(AVAILABLE DATA Opens)

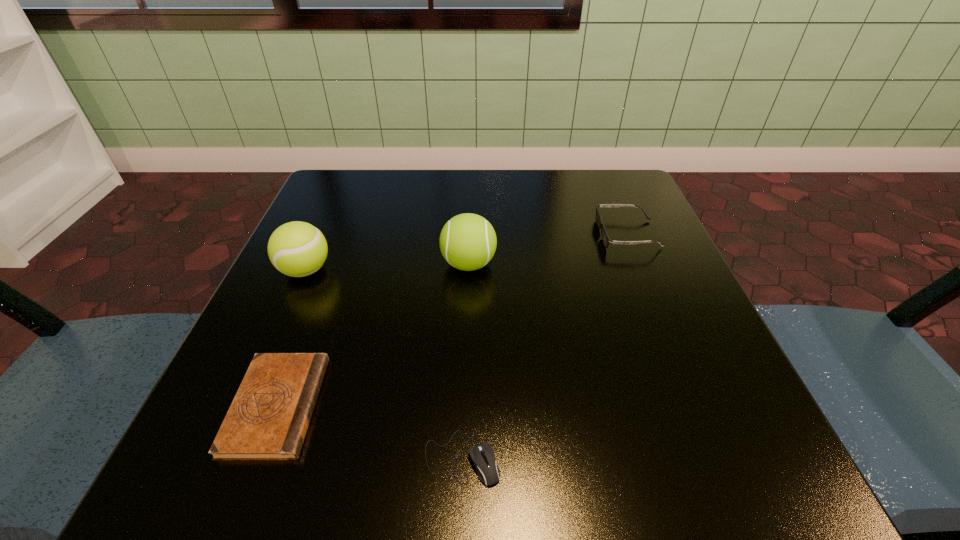
Where is `object that is at the far right corner`? The width and height of the screenshot is (960, 540). object that is at the far right corner is located at coordinates (606, 240).

Find the location of a particular element. This screenshot has height=540, width=960. blank space at the far edge of the desktop is located at coordinates (497, 175).

In the image, there is a desktop. Identify the location of vacant area at the near edge. (578, 485).

The image size is (960, 540). Identify the location of blank space at the left edge. (273, 325).

The height and width of the screenshot is (540, 960). I want to click on free point at the right edge, so click(x=629, y=299).

Image resolution: width=960 pixels, height=540 pixels. I want to click on vacant space at the far left corner of the desktop, so click(x=355, y=199).

Image resolution: width=960 pixels, height=540 pixels. I want to click on free point at the near left corner, so click(x=203, y=437).

You are a GUI agent. You are given a task and a screenshot of the screen. Output one action in this format:
    pyautogui.click(x=<x>, y=<y>)
    Task: Click on the vacant space at the far right corner of the desktop
    The width and height of the screenshot is (960, 540).
    Given the screenshot: What is the action you would take?
    pyautogui.click(x=576, y=191)

The image size is (960, 540). Identify the location of free space between the computer mouse and the left tennis ball. (384, 364).

The height and width of the screenshot is (540, 960). Find the location of `unoccupied position between the diary and the left tennis ball`. unoccupied position between the diary and the left tennis ball is located at coordinates (291, 338).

(AVAILABLE DATA Closes)

EXERCISE OBJECTIVE: Rewrite every one of the entries above, substituting "green tennis ball" for each occurrence of "left tennis ball" and leaving everything else unchanged; omit the pictures.

RESULT BELOW:
Where is `object that is at the far right corner`? The width and height of the screenshot is (960, 540). object that is at the far right corner is located at coordinates (606, 240).

Find the location of a particular element. This screenshot has height=540, width=960. blank space at the far edge of the desktop is located at coordinates (497, 175).

In the image, there is a desktop. Identify the location of vacant area at the near edge. (578, 485).

The image size is (960, 540). Identify the location of blank space at the left edge. (273, 325).

The height and width of the screenshot is (540, 960). I want to click on free point at the right edge, so click(x=629, y=299).

Image resolution: width=960 pixels, height=540 pixels. I want to click on vacant space at the far left corner of the desktop, so click(x=355, y=199).

Image resolution: width=960 pixels, height=540 pixels. I want to click on free point at the near left corner, so click(x=203, y=437).

You are a GUI agent. You are given a task and a screenshot of the screen. Output one action in this format:
    pyautogui.click(x=<x>, y=<y>)
    Task: Click on the vacant space at the far right corner of the desktop
    The width and height of the screenshot is (960, 540).
    Given the screenshot: What is the action you would take?
    pyautogui.click(x=576, y=191)

The image size is (960, 540). Identify the location of free space between the computer mouse and the green tennis ball. (384, 364).

The height and width of the screenshot is (540, 960). Find the location of `unoccupied position between the diary and the green tennis ball`. unoccupied position between the diary and the green tennis ball is located at coordinates (291, 338).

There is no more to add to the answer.